Work instructions: Write out exactly the lines of the entries below from the one holding "The star shape/bright" to the one holding "The second view lost the small", inclusive, and leave out all other lines.

+++ Records for the task

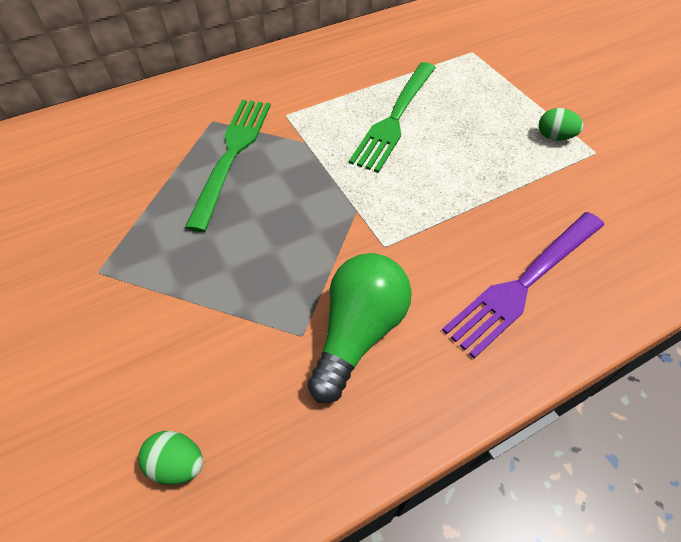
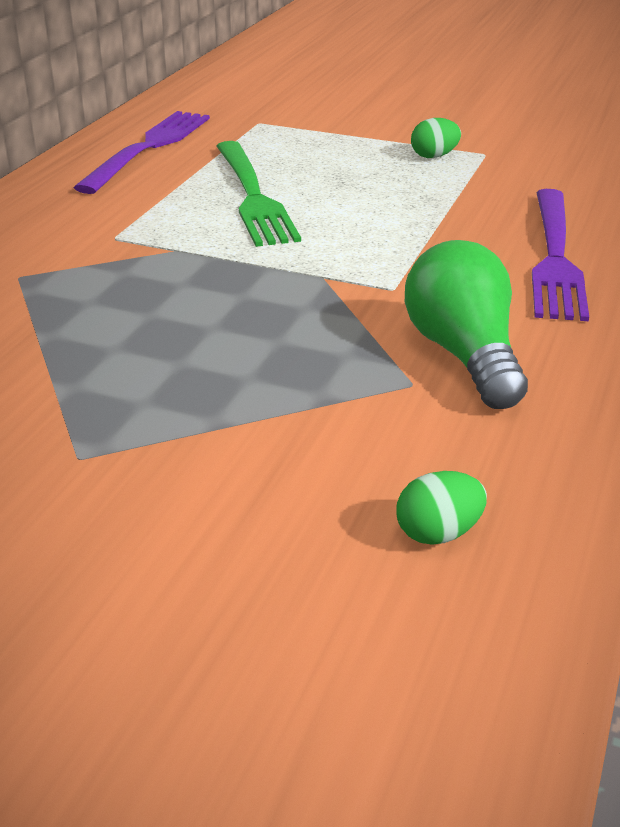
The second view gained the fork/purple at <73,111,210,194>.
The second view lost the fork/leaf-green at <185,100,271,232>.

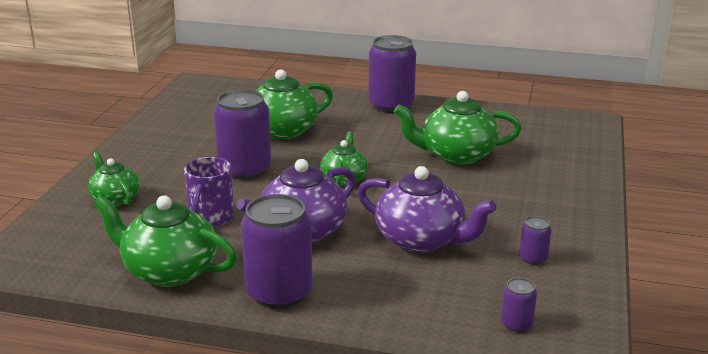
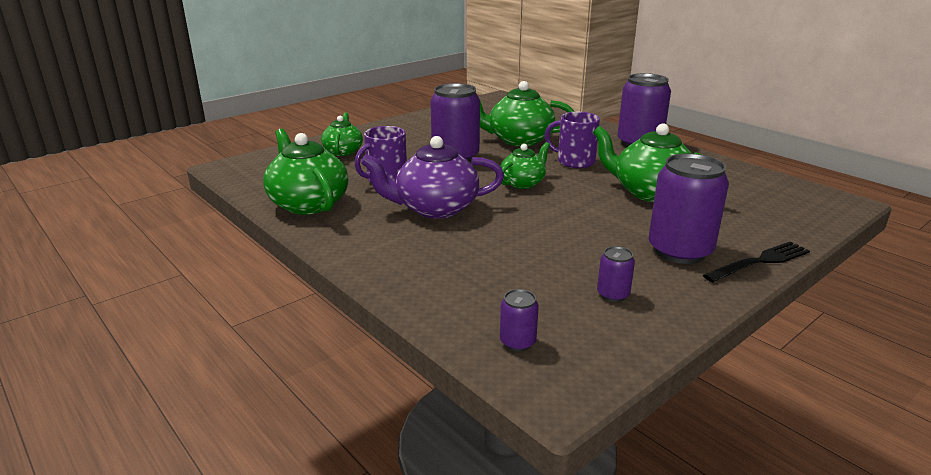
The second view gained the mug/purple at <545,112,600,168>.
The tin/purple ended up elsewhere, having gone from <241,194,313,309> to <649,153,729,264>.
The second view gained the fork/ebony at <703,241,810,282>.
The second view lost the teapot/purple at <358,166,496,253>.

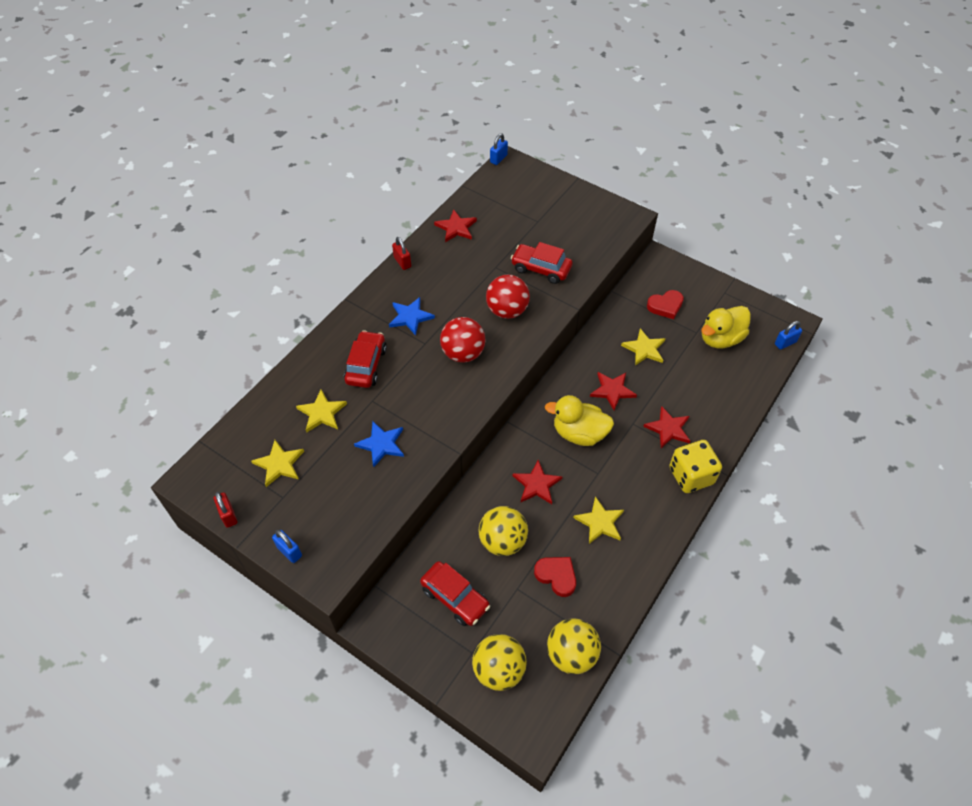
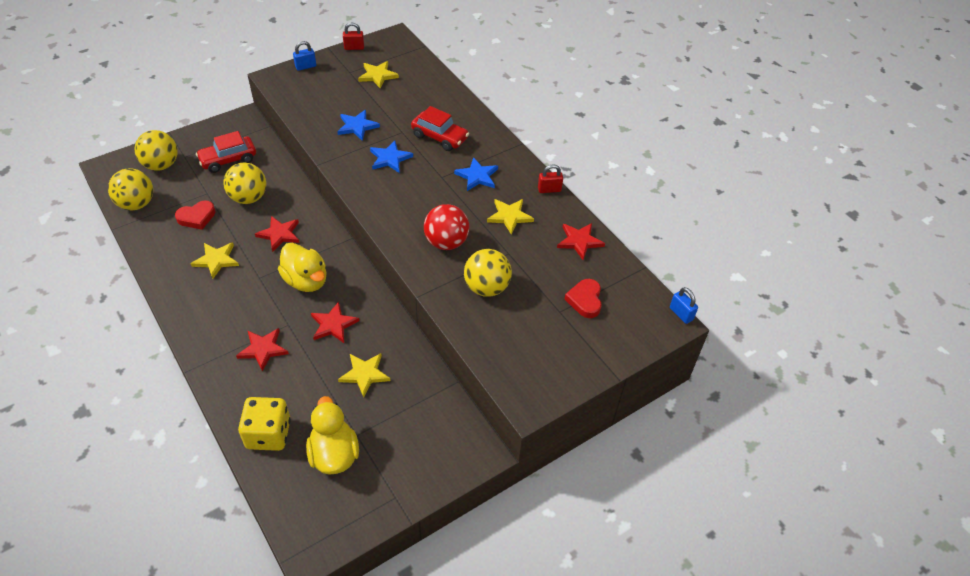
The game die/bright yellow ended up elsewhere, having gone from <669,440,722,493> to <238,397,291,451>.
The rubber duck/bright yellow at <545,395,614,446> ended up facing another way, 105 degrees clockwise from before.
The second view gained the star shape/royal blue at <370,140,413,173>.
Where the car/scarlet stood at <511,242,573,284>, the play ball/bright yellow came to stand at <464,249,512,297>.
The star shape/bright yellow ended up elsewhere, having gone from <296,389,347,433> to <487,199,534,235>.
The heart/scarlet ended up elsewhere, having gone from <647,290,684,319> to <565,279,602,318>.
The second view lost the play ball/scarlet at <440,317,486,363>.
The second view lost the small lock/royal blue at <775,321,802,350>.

++++++
+++ Records for the task

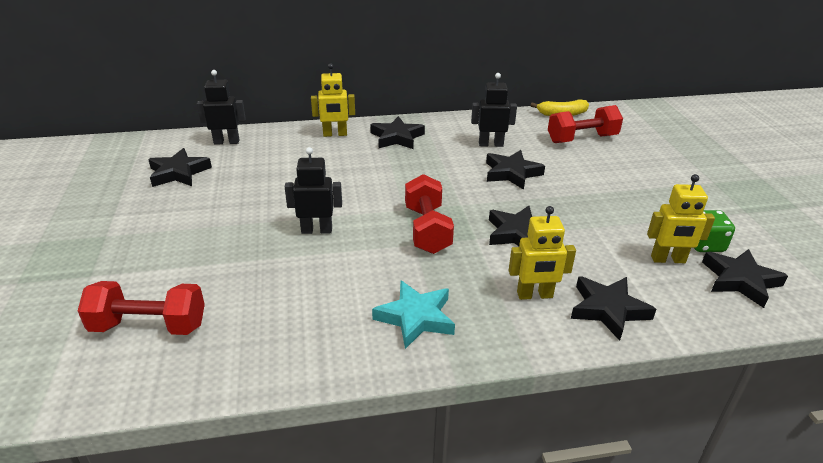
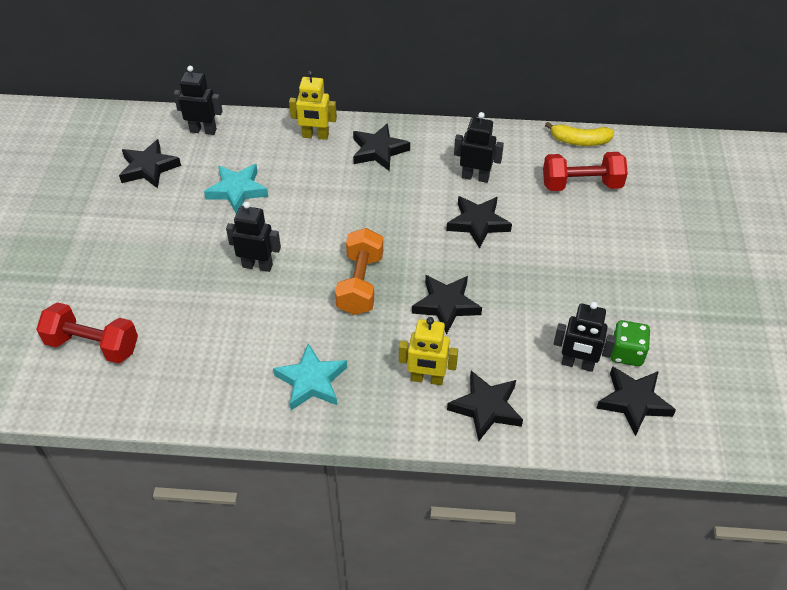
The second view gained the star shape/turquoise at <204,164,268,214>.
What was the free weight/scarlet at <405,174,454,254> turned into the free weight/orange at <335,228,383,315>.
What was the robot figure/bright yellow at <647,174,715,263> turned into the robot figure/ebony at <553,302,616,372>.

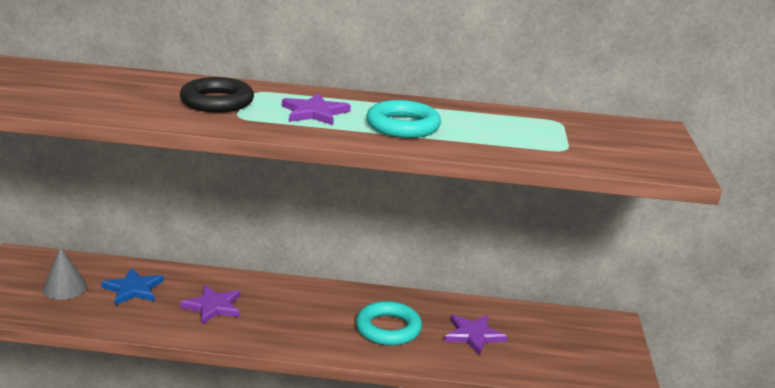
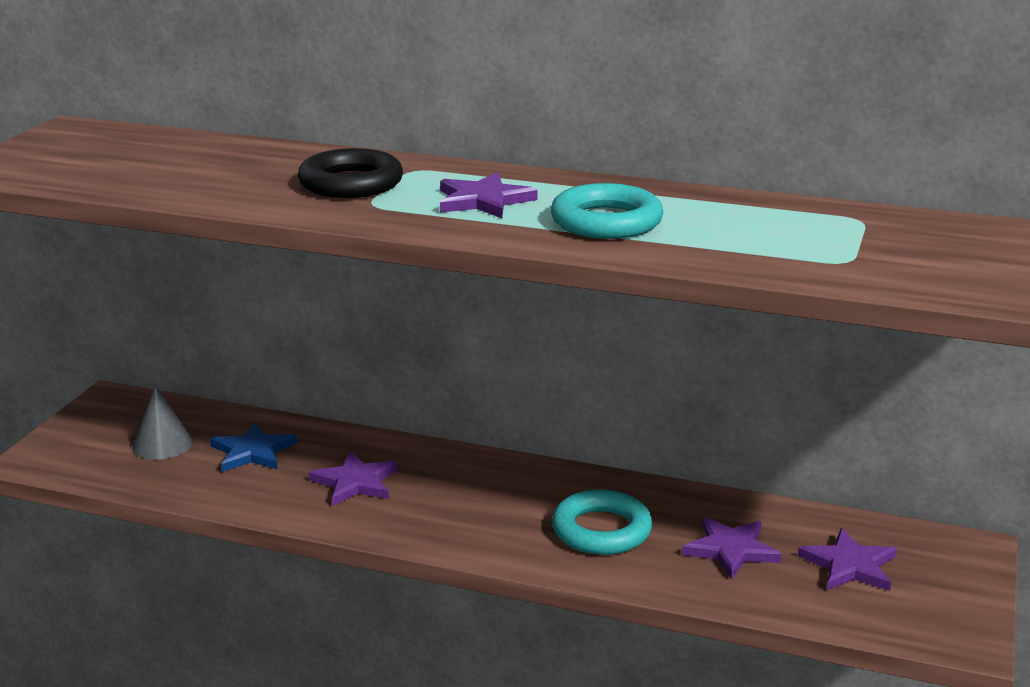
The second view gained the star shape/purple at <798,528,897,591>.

++++++

Task response:
The star shape/bright yellow ended up elsewhere, having gone from <296,389,347,433> to <487,199,534,235>.
The heart/scarlet ended up elsewhere, having gone from <647,290,684,319> to <565,279,602,318>.
The second view lost the play ball/scarlet at <440,317,486,363>.
The second view lost the small lock/royal blue at <775,321,802,350>.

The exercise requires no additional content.